▶ TASK DIRECTIONS
Please print the entries exactly, omitting each image.

▶ PROVIDED DATA
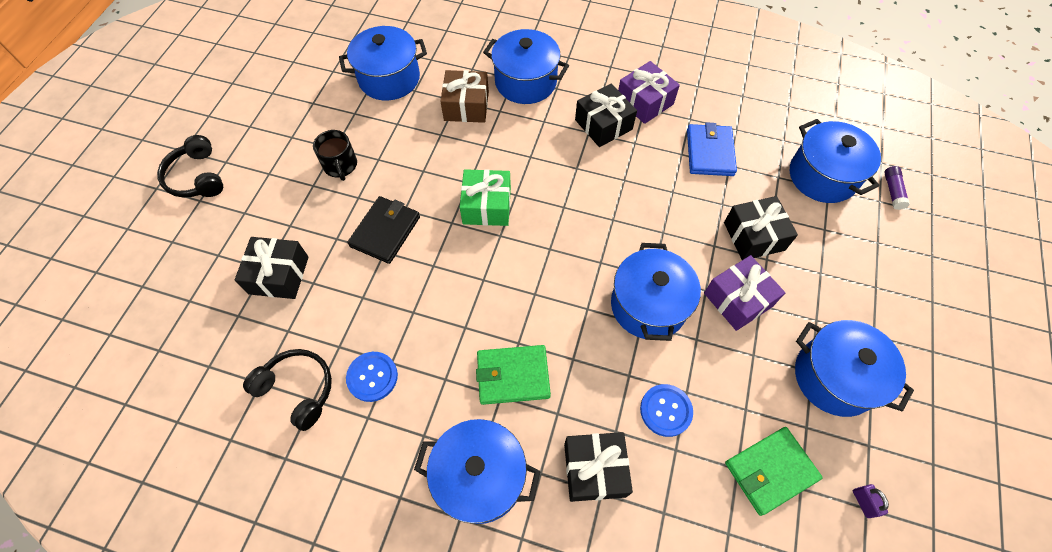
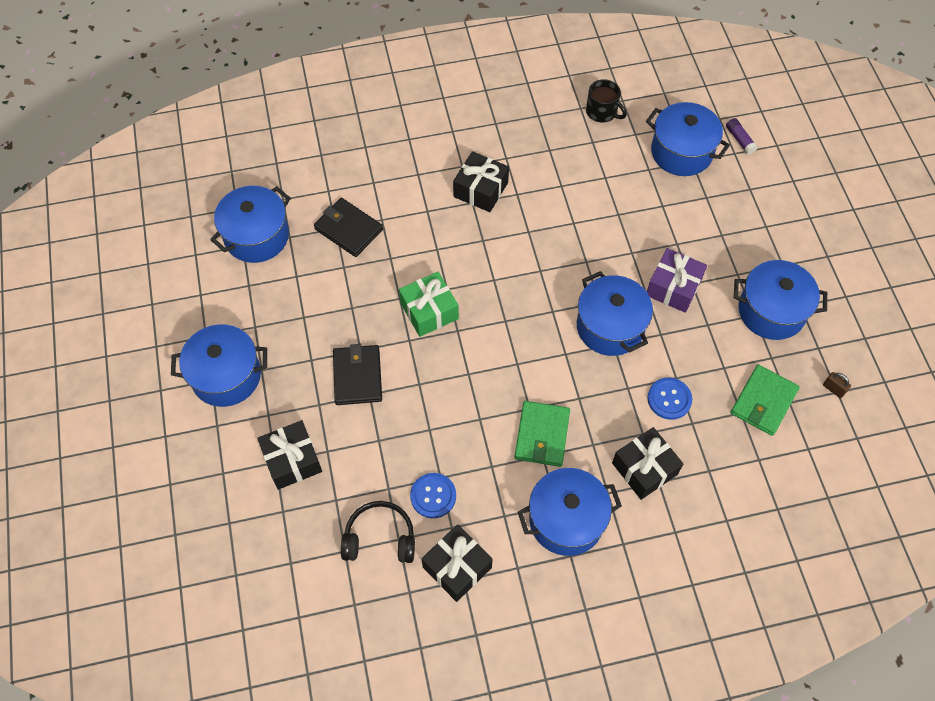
camera: 30 degrees left, 0 degrees up
(197, 177) = (144, 417): black headphones -> none
(340, 165) = (273, 339): black mug -> black mug (602, 112)
(466, 106) = (348, 229): brown gift -> black wallet
(513, 376) = (542, 435): green wallet -> green wallet turned 45 degrees counterclockwise
(525, 82) = (386, 181): blue pot -> blue pot (226, 376)
(645, 102) = (502, 152): purple gift -> none
(709, 152) = (583, 173): blue wallet -> none
(754, 236) = (657, 229): black gift -> black gift (457, 567)
(863, 502) = (833, 389): purple padlock -> brown padlock

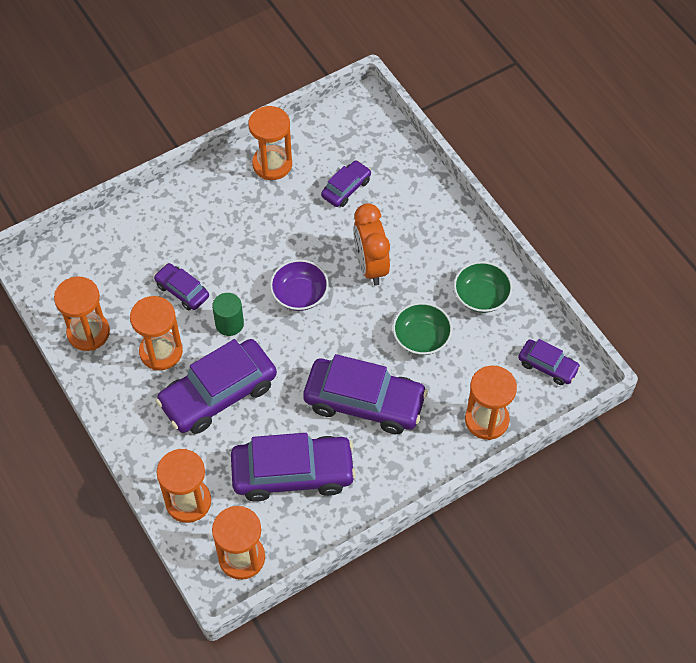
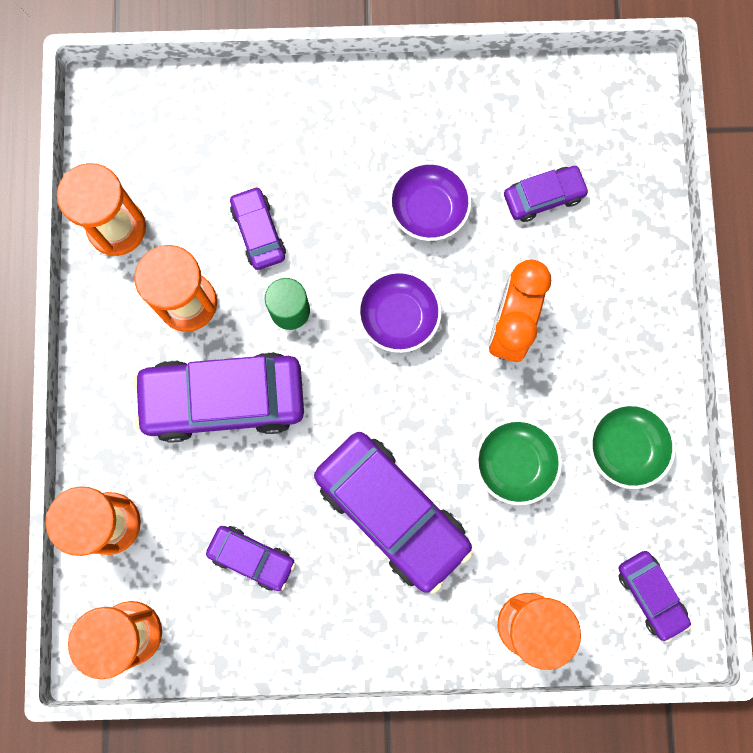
camera: 30 degrees right, 20 degrees up
(272, 164) = (469, 110): orange hourglass -> none
(281, 228) = (428, 209): none -> purple bowl
(293, 473) = (252, 558): purple car -> purple car, size x0.51

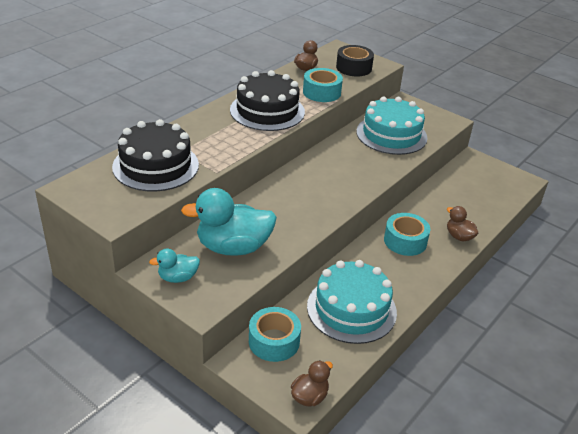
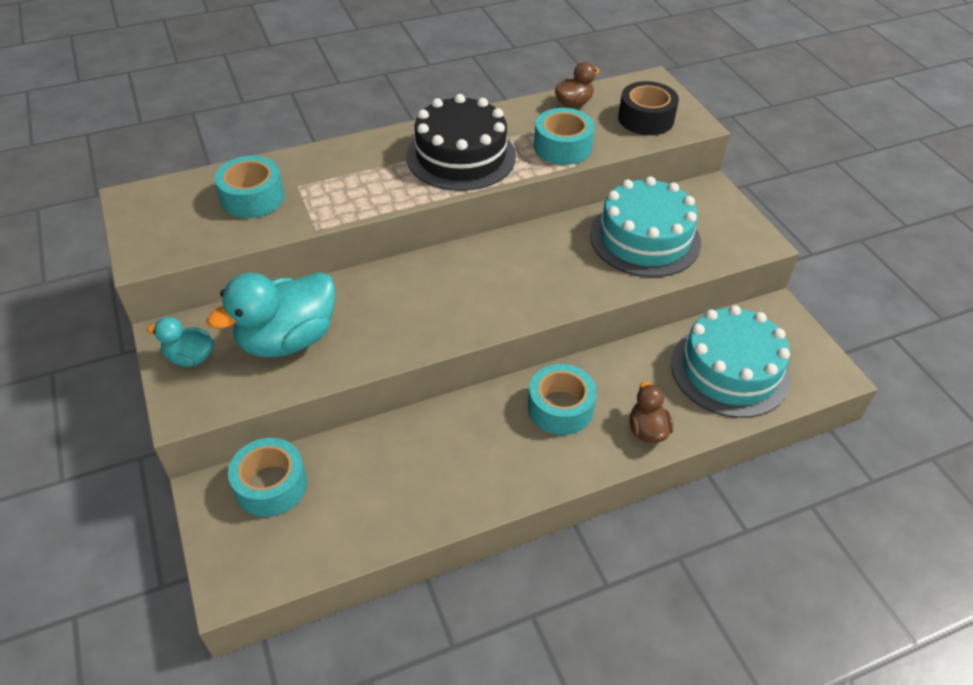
camera: 30 degrees right, 10 degrees up
(155, 166) = (252, 197): black cake -> turquoise tape
(233, 247) = (288, 339): turquoise duck -> turquoise duck turned 60 degrees counterclockwise
(309, 396) = (250, 582): brown duck -> none
(351, 309) = (403, 481): turquoise cake -> turquoise cake (729, 370)

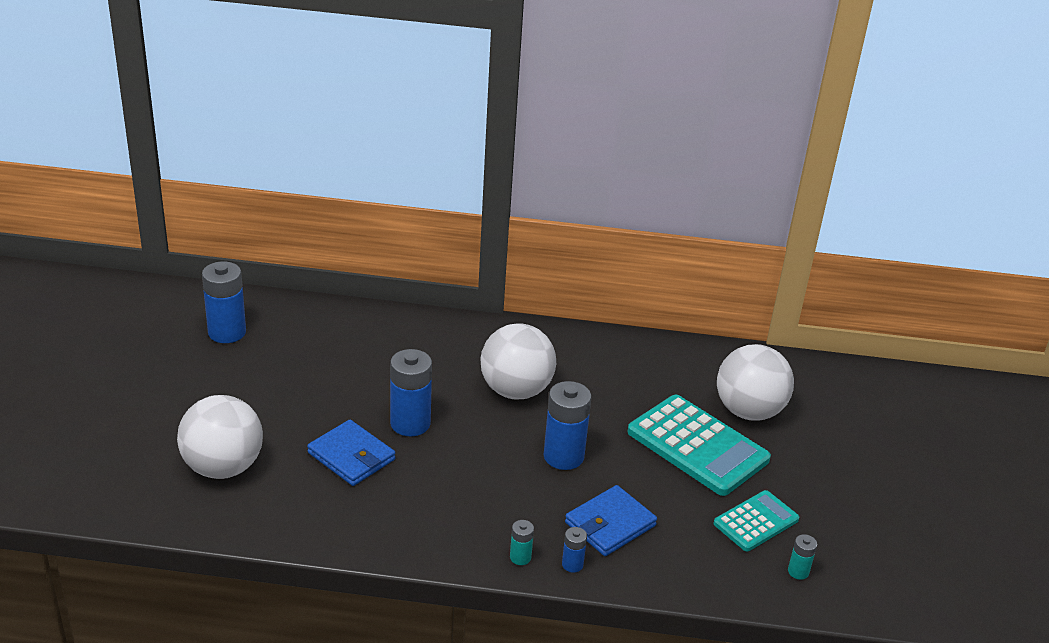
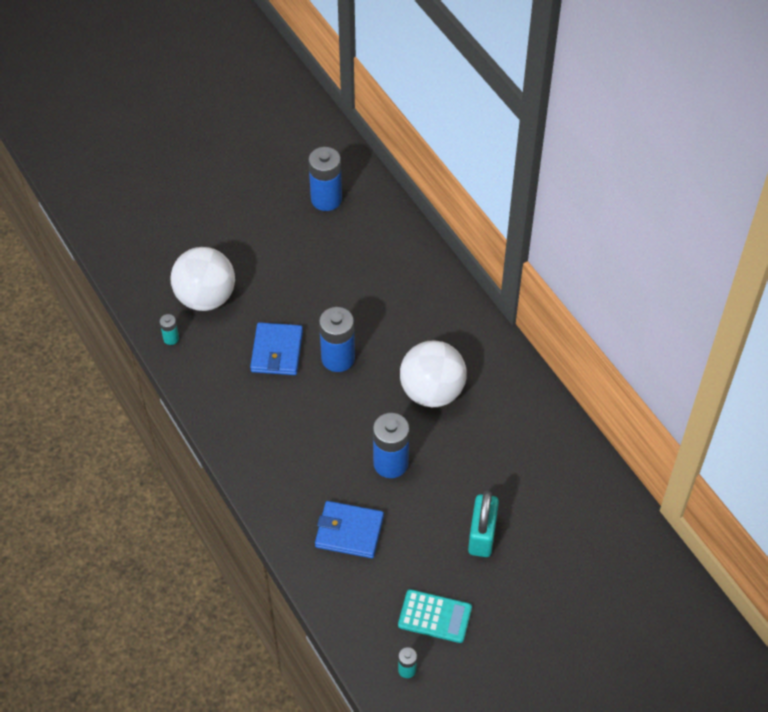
camera: 55 degrees right, 20 degrees up
(520, 557) = (272, 501): turquoise battery -> turquoise battery (171, 338)
(572, 564) = (292, 534): blue battery -> none
(697, 446) = (482, 535): turquoise calculator -> turquoise padlock
(748, 411) = (557, 545): white ball -> none

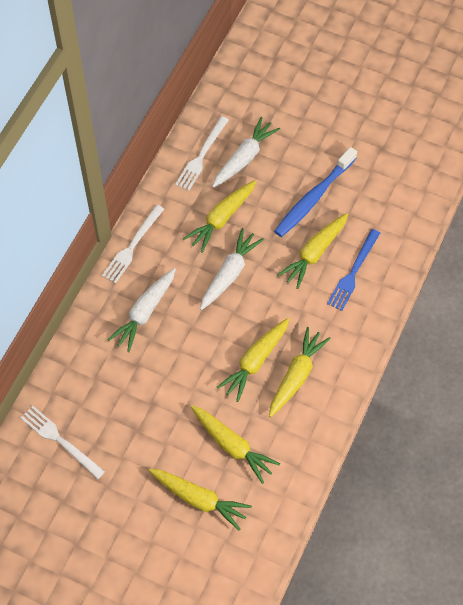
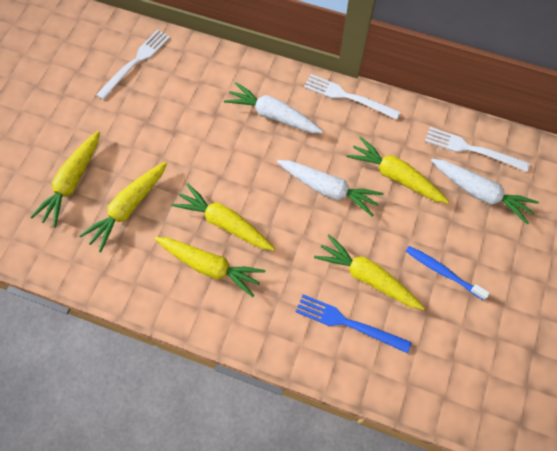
camera: 85 degrees right, 5 degrees up
(313, 197) = (442, 272): blue toothbrush -> blue toothbrush, size x0.61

▶ ANSWER AREA
camera: 30 degrees left, 0 degrees up
(197, 177) = (144, 417): black headphones -> none
(340, 165) = (273, 339): black mug -> black mug (602, 112)
(466, 106) = (348, 229): brown gift -> black wallet
(513, 376) = (542, 435): green wallet -> green wallet turned 45 degrees counterclockwise
(525, 82) = (386, 181): blue pot -> blue pot (226, 376)
(645, 102) = (502, 152): purple gift -> none
(709, 152) = (583, 173): blue wallet -> none
(754, 236) = (657, 229): black gift -> black gift (457, 567)
(863, 502) = (833, 389): purple padlock -> brown padlock

camera: 30 degrees right, 20 degrees up
(272, 164) = (469, 110): orange hourglass -> none
(281, 228) = (428, 209): none -> purple bowl
(293, 473) = (252, 558): purple car -> purple car, size x0.51

camera: 30 degrees right, 10 degrees up
(155, 166) = (252, 197): black cake -> turquoise tape
(233, 247) = (288, 339): turquoise duck -> turquoise duck turned 60 degrees counterclockwise
(309, 396) = (250, 582): brown duck -> none
(351, 309) = (403, 481): turquoise cake -> turquoise cake (729, 370)

camera: 55 degrees right, 20 degrees up
(520, 557) = (272, 501): turquoise battery -> turquoise battery (171, 338)
(572, 564) = (292, 534): blue battery -> none
(697, 446) = (482, 535): turquoise calculator -> turquoise padlock
(748, 411) = (557, 545): white ball -> none

camera: 85 degrees right, 5 degrees up
(313, 197) = (442, 272): blue toothbrush -> blue toothbrush, size x0.61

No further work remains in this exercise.